## EXERCISE AIM:
Restate only the tail of the data below, starting at the line that contains "(117, 307) = (323, 242): blue" and including the last line, word for word.

## PROVIDED INFORMATION:
───
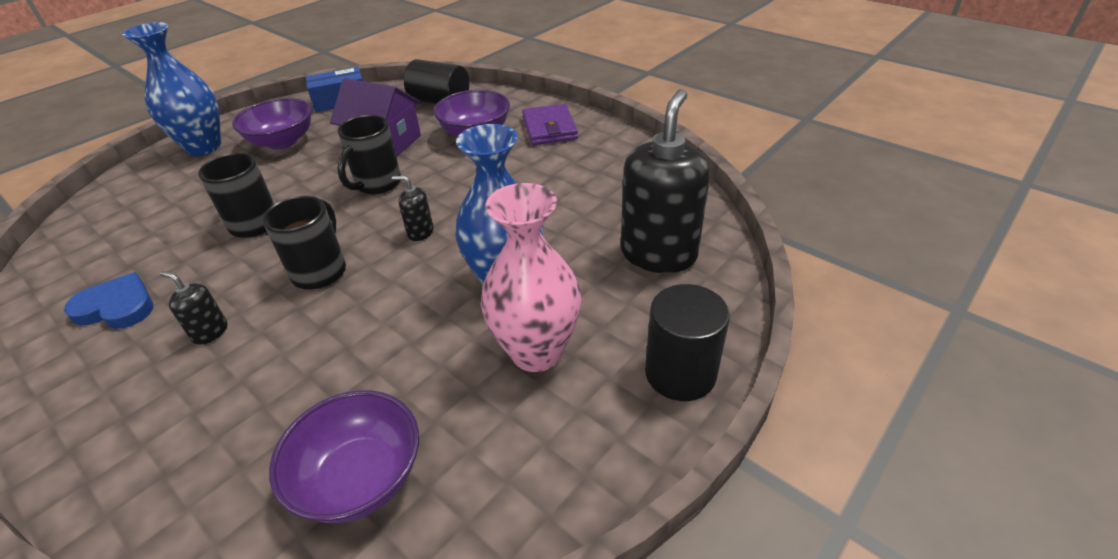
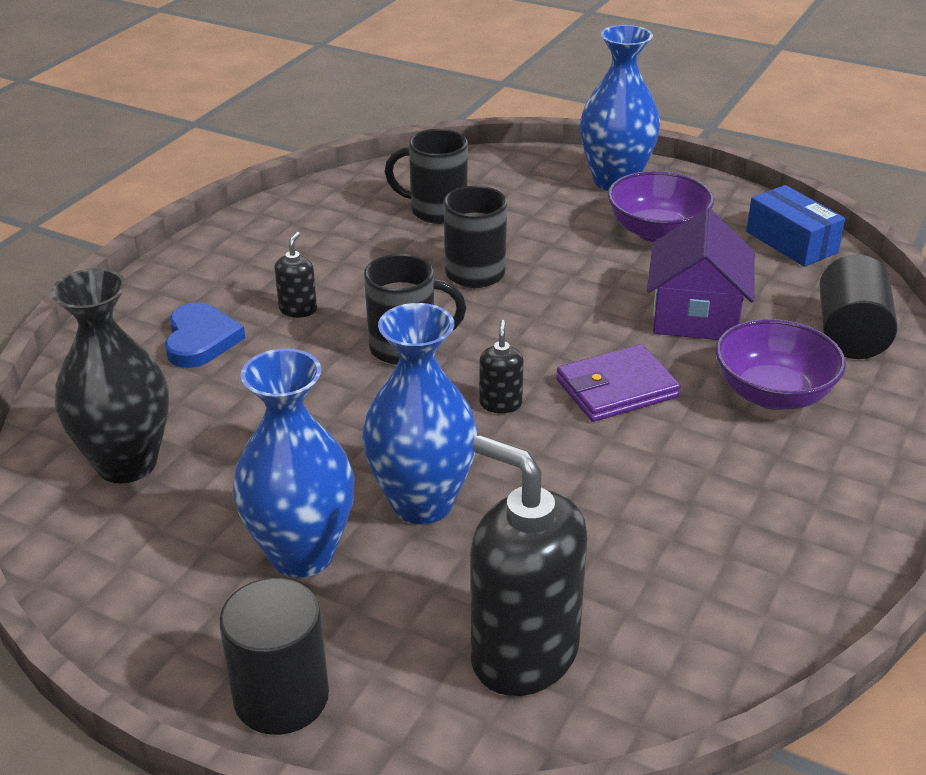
camera: 75 degrees right, 5 degrees down
(117, 307) = (323, 242): blue heart -> blue heart (200, 340)
(360, 478) = (127, 463): purple bowl -> black vase
(377, 184) = (592, 338): black mug -> black mug (436, 211)
(536, 352) = (302, 554): pink vase -> blue vase
(549, 128) = (836, 473): purple wallet -> purple wallet (616, 389)
(658, 254) = (524, 654): black soap dispenser -> black soap dispenser turned 150 degrees counterclockwise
───
## ANSWER FOR THIS EXERCISE:
(117, 307) = (323, 242): blue heart -> blue heart (200, 340)
(360, 478) = (127, 463): purple bowl -> black vase
(377, 184) = (592, 338): black mug -> black mug (436, 211)
(536, 352) = (302, 554): pink vase -> blue vase
(549, 128) = (836, 473): purple wallet -> purple wallet (616, 389)
(658, 254) = (524, 654): black soap dispenser -> black soap dispenser turned 150 degrees counterclockwise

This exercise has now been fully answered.